* **Problem to work on**
Copy exactly the lines that run from the top of the listing to the line containing "none -> black plate E5 level 1", both ends included, and omit the pictures.

* **Provided material**

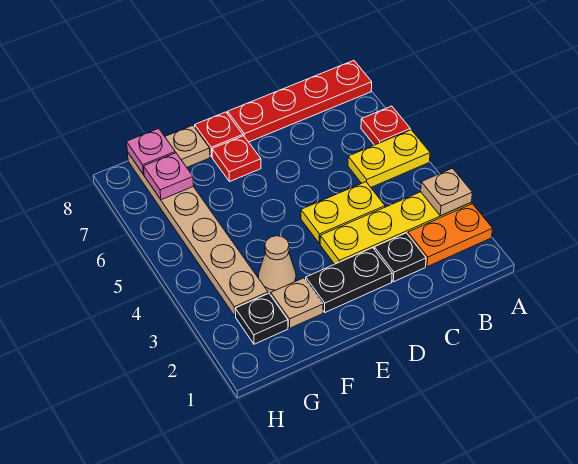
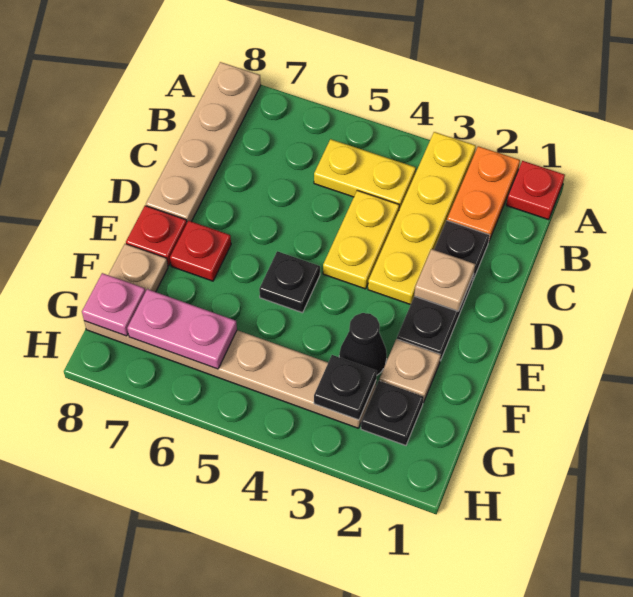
tan plate A3 level 2 -> tan plate D2 level 2
yellow plate A5:B5 level 1 -> yellow plate B4:B5 level 1
red plate A6 level 1 -> red plate A1 level 1
red plate A8:D8 level 1 -> tan plate A8:D8 level 1
none -> black plate E5 level 1
tan cone F3 level 1 -> black cone F3 level 1
none -> black plate G3 level 2
pink plate G7 level 2 -> pink plate G6:G7 level 2

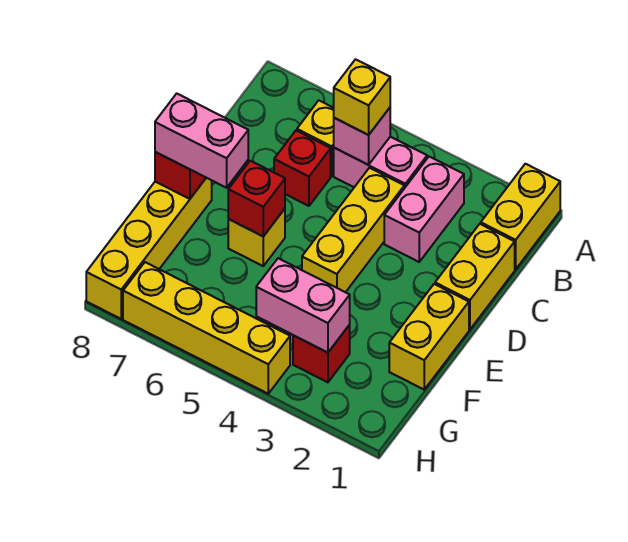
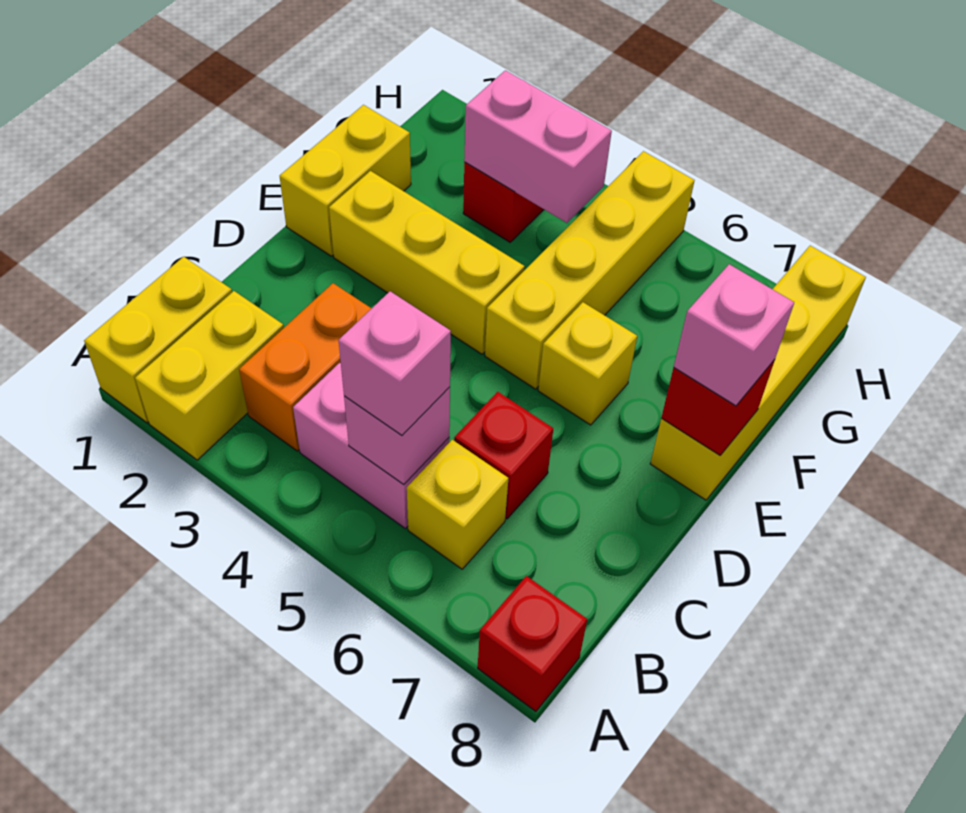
pink brick B3:C3 level 1 -> orange brick B3:C3 level 1
yellow brick B5 level 3 -> pink brick B5 level 3
yellow brick C1:D1 level 1 -> yellow brick A2:B2 level 1
yellow brick C4:E4 level 1 -> yellow brick E2:E4 level 1
red brick E6 level 2 -> red brick A8 level 1
pink brick E7:E8 level 3 -> pink brick E8 level 3
yellow brick H4:H7 level 1 -> yellow brick E5:H5 level 1

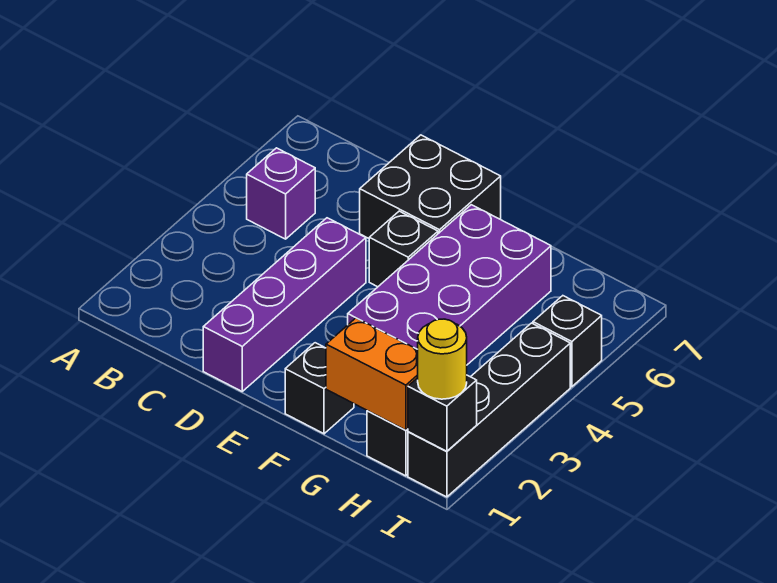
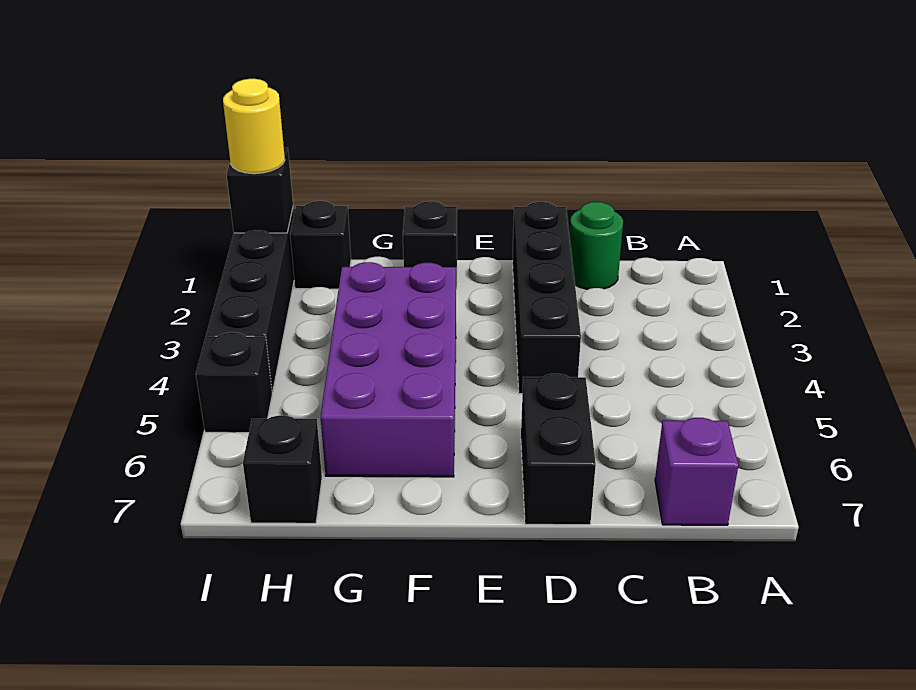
purple brick B5 level 1 -> purple brick B7 level 1
none -> green round brick C1 level 1
purple brick D1:D4 level 1 -> black brick D1:D4 level 1
black brick D6:E7 level 1 -> black brick D6:D7 level 1
black brick E5 level 1 -> black brick H7 level 1
orange brick G1:H1 level 2 -> none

* **Result of this task**
tan plate A3 level 2 -> tan plate D2 level 2
yellow plate A5:B5 level 1 -> yellow plate B4:B5 level 1
red plate A6 level 1 -> red plate A1 level 1
red plate A8:D8 level 1 -> tan plate A8:D8 level 1
none -> black plate E5 level 1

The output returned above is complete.